### How to complete this task
Find how many lines below mention "marker". Nothing but the number is needed.

### Data section
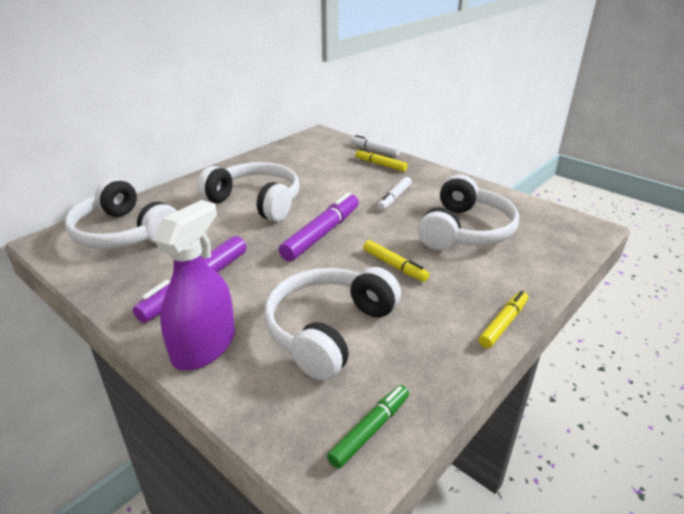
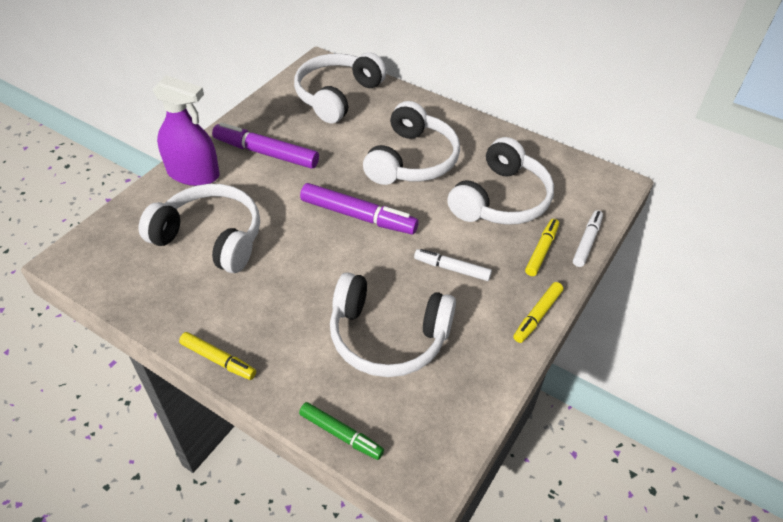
camera: 80 degrees right, 15 degrees up
(322, 171) = (501, 199): none -> white headphones
(370, 430) = (105, 271): green marker -> green marker (341, 434)
(394, 266) = (307, 275): yellow marker -> yellow marker (537, 316)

### Output
2